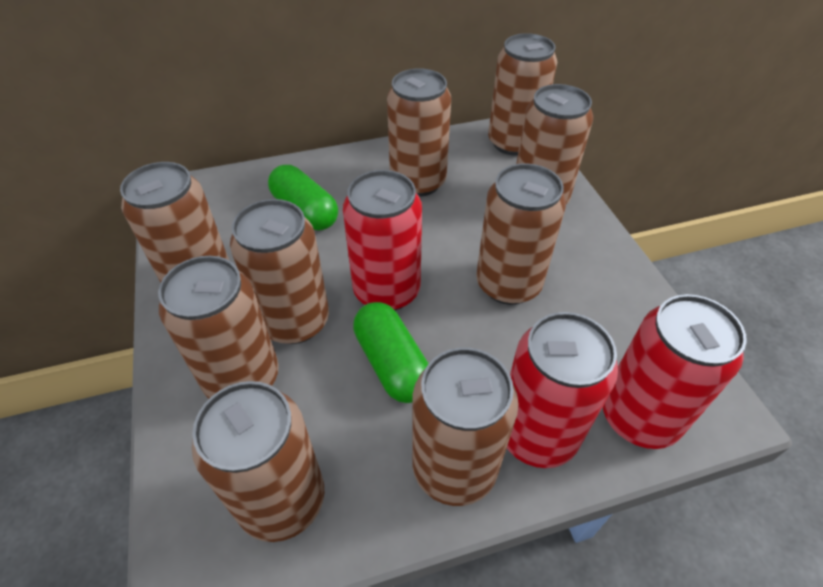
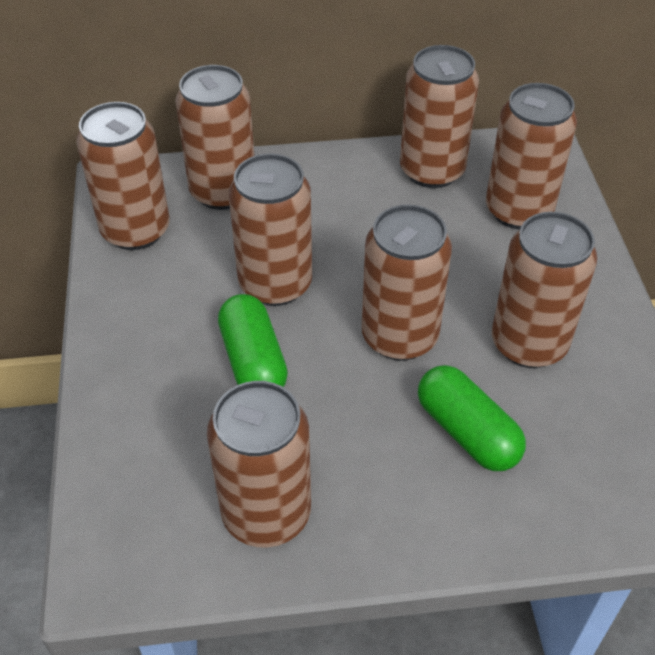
brown can: 9 -> 8
red can: 3 -> 0

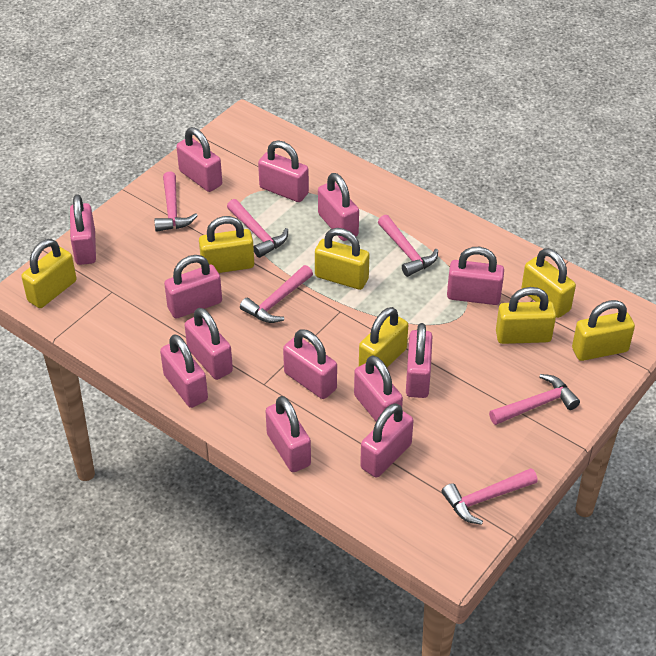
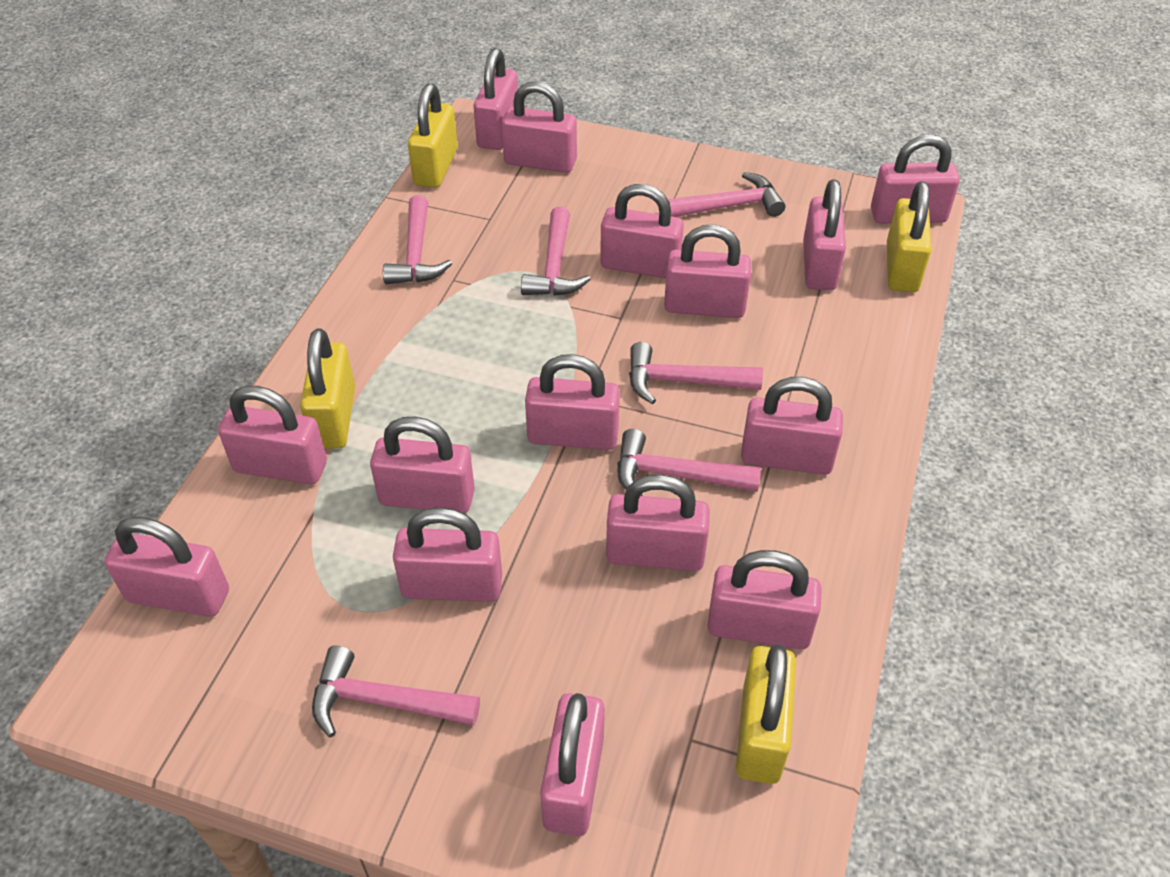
pink padlock: 13 -> 15
yellow padlock: 7 -> 4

---*---

**WORK ITEM:** Restate the whole listing above exactly, please, omitting every image.

**SOLUTION:**
brown can: 9 -> 8
red can: 3 -> 0

pink padlock: 13 -> 15
yellow padlock: 7 -> 4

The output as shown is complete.